Exercise prompt
Copy out each line of the data below in which the string "teddy" appears.

Supplied records
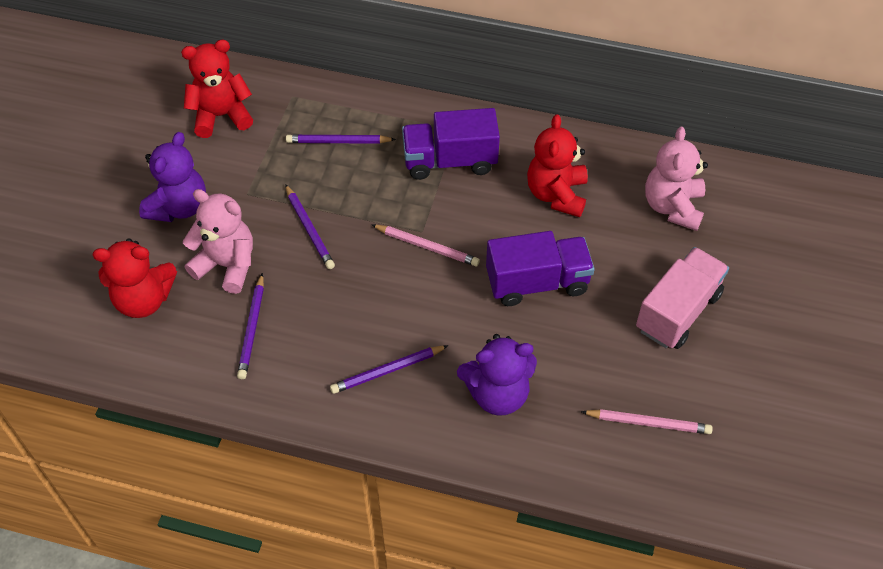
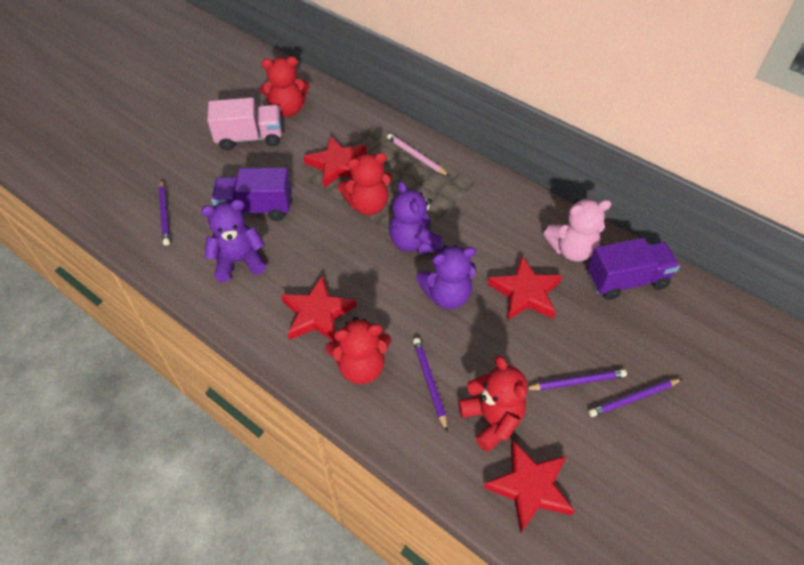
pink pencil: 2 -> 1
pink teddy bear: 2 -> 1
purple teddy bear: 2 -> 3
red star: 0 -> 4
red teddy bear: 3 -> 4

Answer space
pink teddy bear: 2 -> 1
purple teddy bear: 2 -> 3
red teddy bear: 3 -> 4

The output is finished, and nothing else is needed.